Start of INPUT DATA

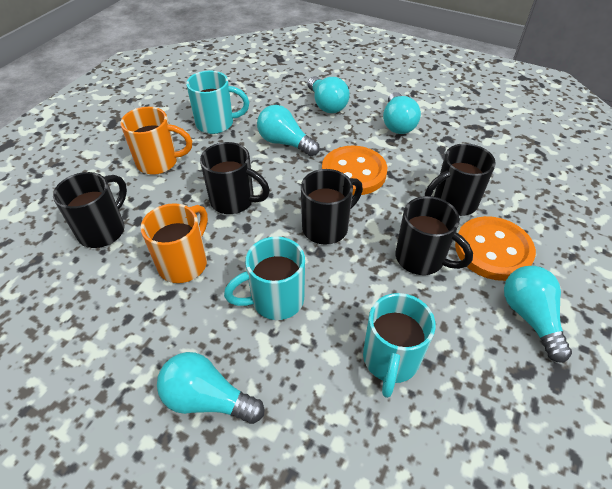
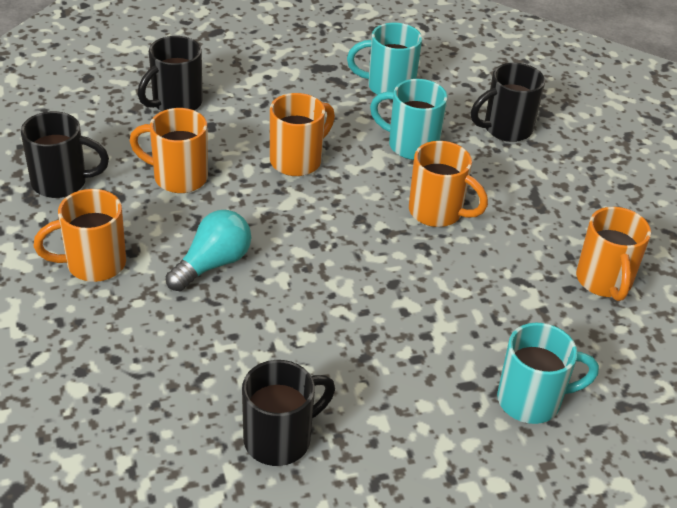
black mug: [53,172,127,248] [200,142,270,214] [301,169,363,245] [395,196,473,275] [425,143,496,216] = 5 -> [21,111,109,198] [138,36,202,111] [242,360,335,466] [471,63,545,142] = 4
orange button: [322,146,387,195] [455,216,536,281] = 2 -> none = 0
orange mug: [120,107,192,175] [141,203,208,283] = 2 -> [33,189,126,282] [130,108,208,193] [270,93,335,176] [409,141,488,227] [576,207,651,301] = 5
turquoise light bulb: [157,352,264,424] [257,105,320,156] [307,76,350,113] [383,92,421,134] [504,266,572,363] = 5 -> [166,210,251,291] = 1

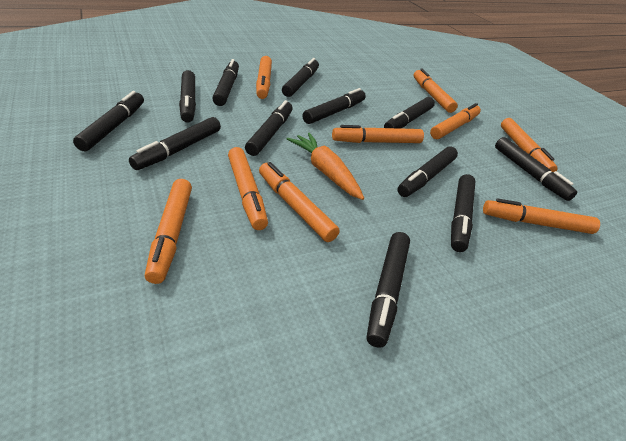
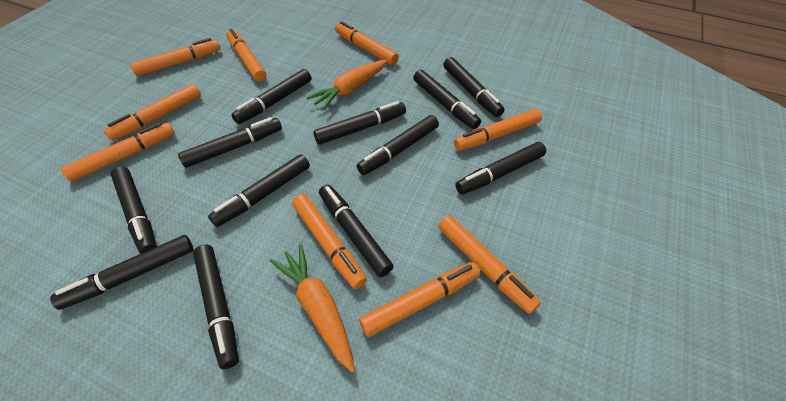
orange carrot: [287,133,364,200] = 1 -> [270,244,355,373] [306,60,388,111] = 2

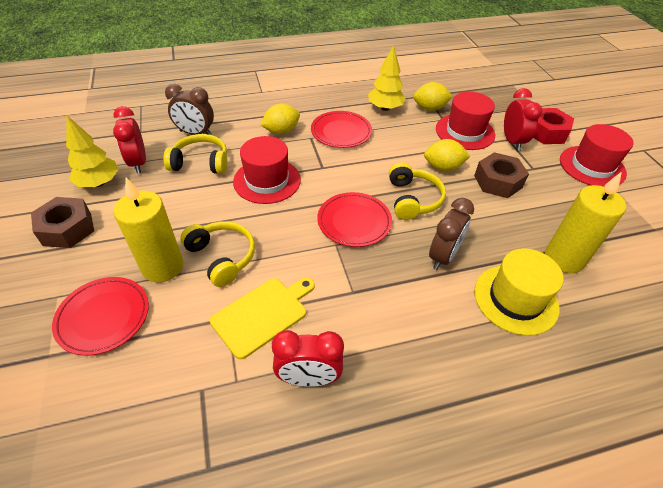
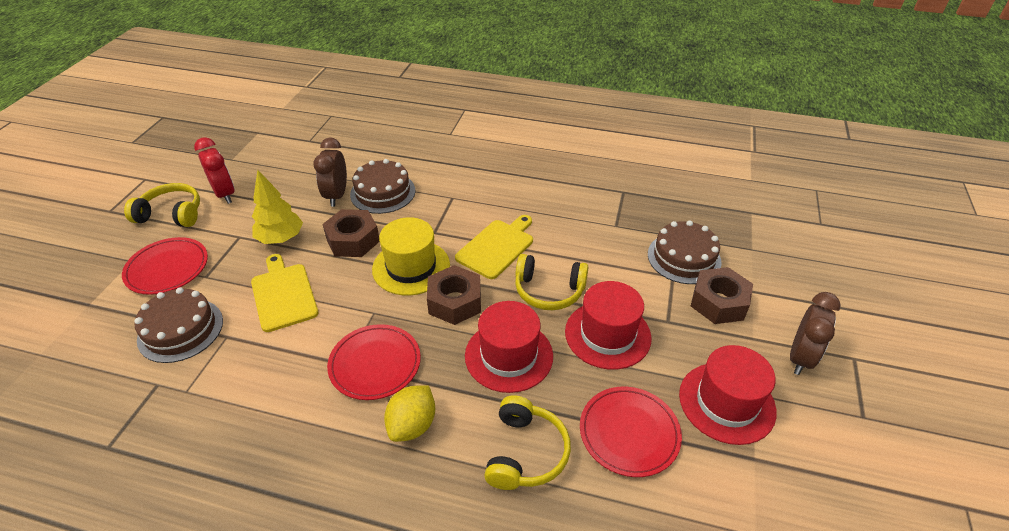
brown cake: none = 0 -> [134,287,223,363] [350,159,415,214] [648,220,722,284] = 3
brown nut: [31,197,94,248] [474,152,529,198] = 2 -> [322,209,380,257] [427,265,481,325] [691,267,753,324] = 3
red clock: [113,106,146,173] [272,330,344,387] [504,88,542,151] = 3 -> [194,137,234,204] = 1
red nut: [533,108,574,144] = 1 -> none = 0
yellow candle: [113,178,183,282] [545,172,626,273] = 2 -> none = 0
yellow cutting board: [210,277,315,359] = 1 -> [251,254,319,332] [455,215,533,279] = 2
yellow lemon: [261,104,300,134] [413,82,453,111] [424,139,470,171] = 3 -> [384,385,435,442] = 1
yellow tree: [66,116,119,187] [368,45,406,111] = 2 -> [252,170,303,244] = 1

End of INPUT DATA

● **WHAT THE EXERCISE ASKS**: Leave the pictures out. Otherwise, output the listing above exactly.

● **ANSWER FOR THE TASK**:
black mug: [53,172,127,248] [200,142,270,214] [301,169,363,245] [395,196,473,275] [425,143,496,216] = 5 -> [21,111,109,198] [138,36,202,111] [242,360,335,466] [471,63,545,142] = 4
orange button: [322,146,387,195] [455,216,536,281] = 2 -> none = 0
orange mug: [120,107,192,175] [141,203,208,283] = 2 -> [33,189,126,282] [130,108,208,193] [270,93,335,176] [409,141,488,227] [576,207,651,301] = 5
turquoise light bulb: [157,352,264,424] [257,105,320,156] [307,76,350,113] [383,92,421,134] [504,266,572,363] = 5 -> [166,210,251,291] = 1

orange carrot: [287,133,364,200] = 1 -> [270,244,355,373] [306,60,388,111] = 2

brown cake: none = 0 -> [134,287,223,363] [350,159,415,214] [648,220,722,284] = 3
brown nut: [31,197,94,248] [474,152,529,198] = 2 -> [322,209,380,257] [427,265,481,325] [691,267,753,324] = 3
red clock: [113,106,146,173] [272,330,344,387] [504,88,542,151] = 3 -> [194,137,234,204] = 1
red nut: [533,108,574,144] = 1 -> none = 0
yellow candle: [113,178,183,282] [545,172,626,273] = 2 -> none = 0
yellow cutting board: [210,277,315,359] = 1 -> [251,254,319,332] [455,215,533,279] = 2
yellow lemon: [261,104,300,134] [413,82,453,111] [424,139,470,171] = 3 -> [384,385,435,442] = 1
yellow tree: [66,116,119,187] [368,45,406,111] = 2 -> [252,170,303,244] = 1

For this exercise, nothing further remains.